◆ REQUIRED WORK:
For the word "degrees", count the lines of the data that include it and give only the total.

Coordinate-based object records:
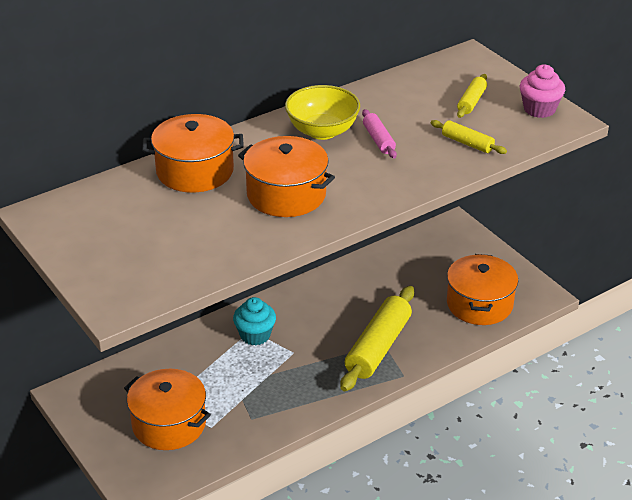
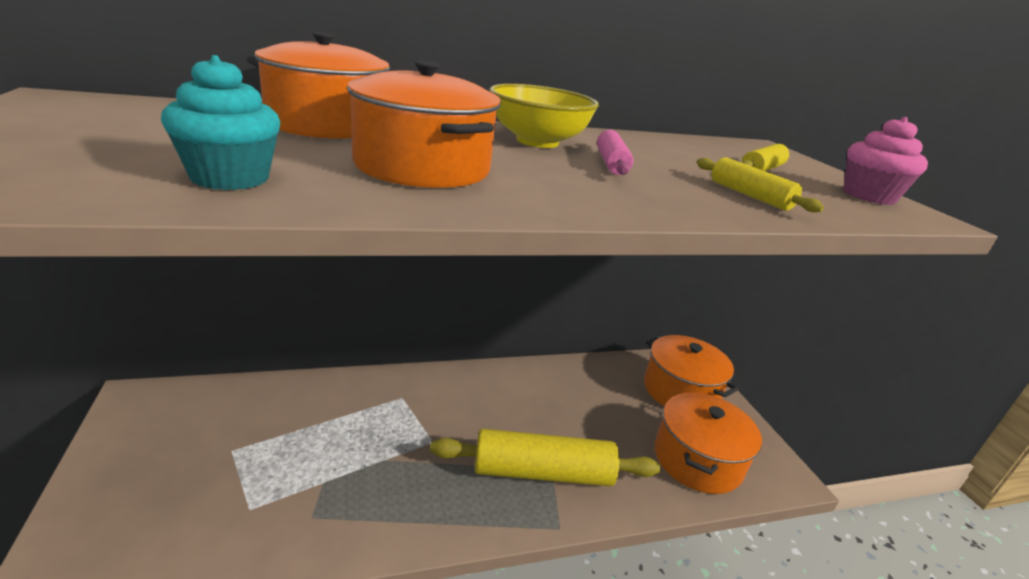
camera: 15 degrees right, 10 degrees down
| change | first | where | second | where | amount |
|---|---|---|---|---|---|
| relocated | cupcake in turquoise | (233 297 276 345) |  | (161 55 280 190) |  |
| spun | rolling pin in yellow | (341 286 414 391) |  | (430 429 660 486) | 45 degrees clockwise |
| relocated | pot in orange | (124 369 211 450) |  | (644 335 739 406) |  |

◆ RESPONSE AREA:
2